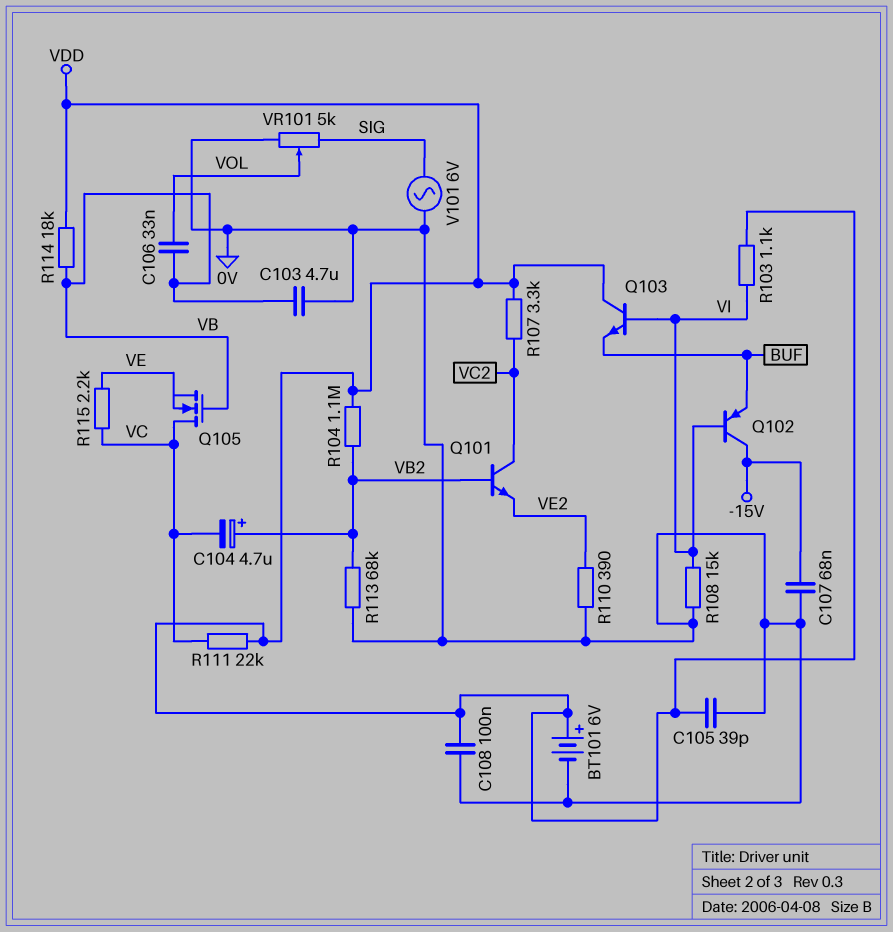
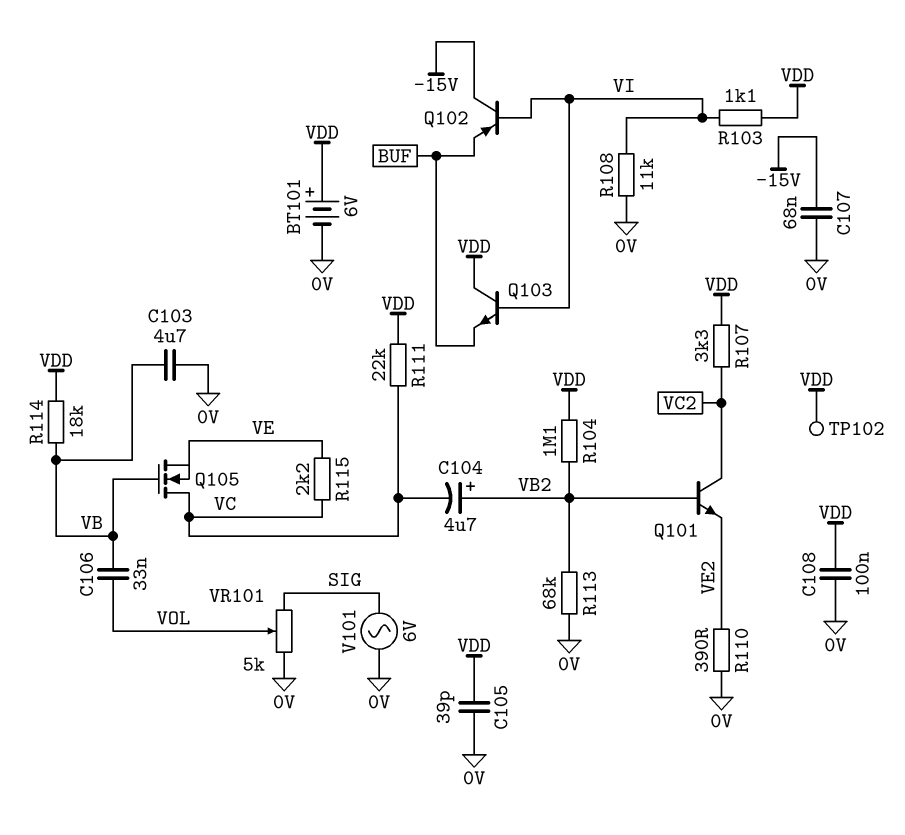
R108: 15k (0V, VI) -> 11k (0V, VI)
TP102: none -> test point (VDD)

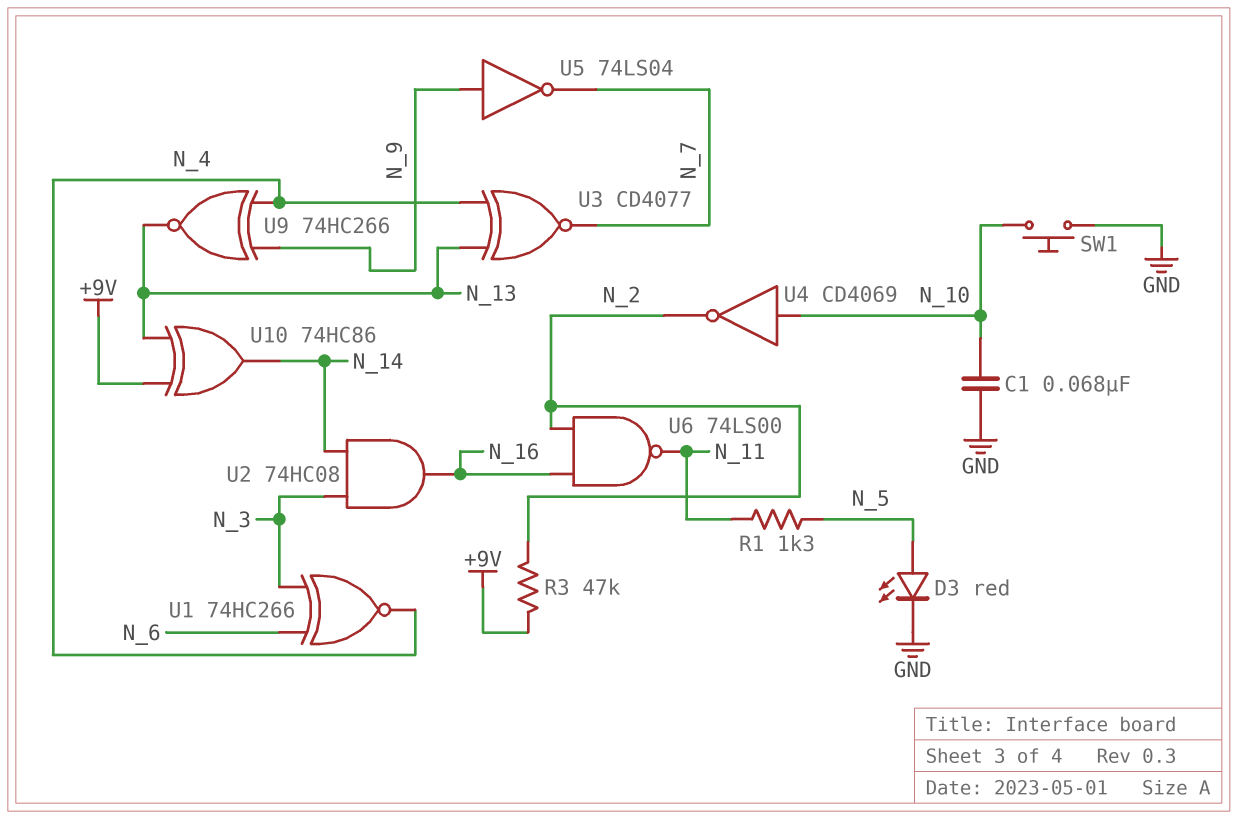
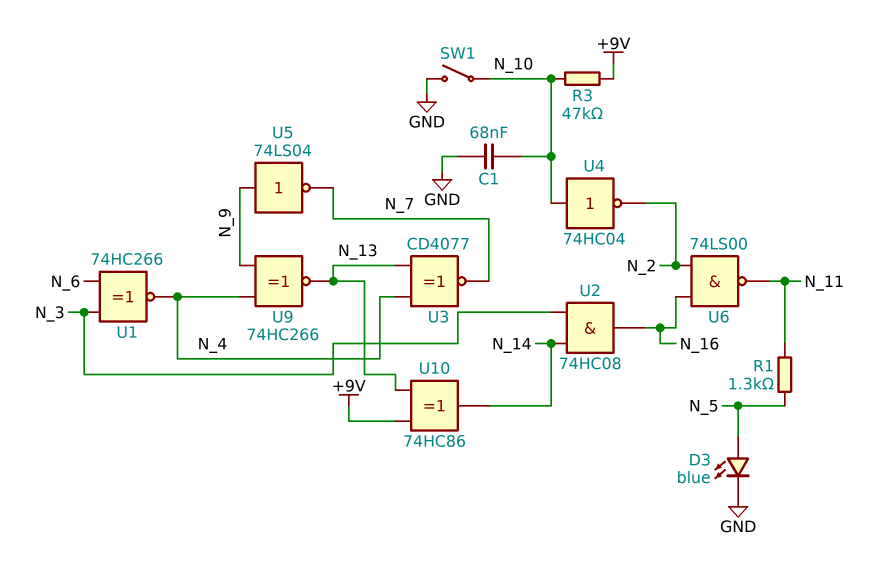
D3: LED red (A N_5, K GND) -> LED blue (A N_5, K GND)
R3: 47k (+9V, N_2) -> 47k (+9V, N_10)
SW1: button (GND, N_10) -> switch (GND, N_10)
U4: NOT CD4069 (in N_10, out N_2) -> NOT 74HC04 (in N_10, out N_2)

########################################

Retype all entries exactly; omit pictures.

R108: 15k (0V, VI) -> 11k (0V, VI)
TP102: none -> test point (VDD)

D3: LED red (A N_5, K GND) -> LED blue (A N_5, K GND)
R3: 47k (+9V, N_2) -> 47k (+9V, N_10)
SW1: button (GND, N_10) -> switch (GND, N_10)
U4: NOT CD4069 (in N_10, out N_2) -> NOT 74HC04 (in N_10, out N_2)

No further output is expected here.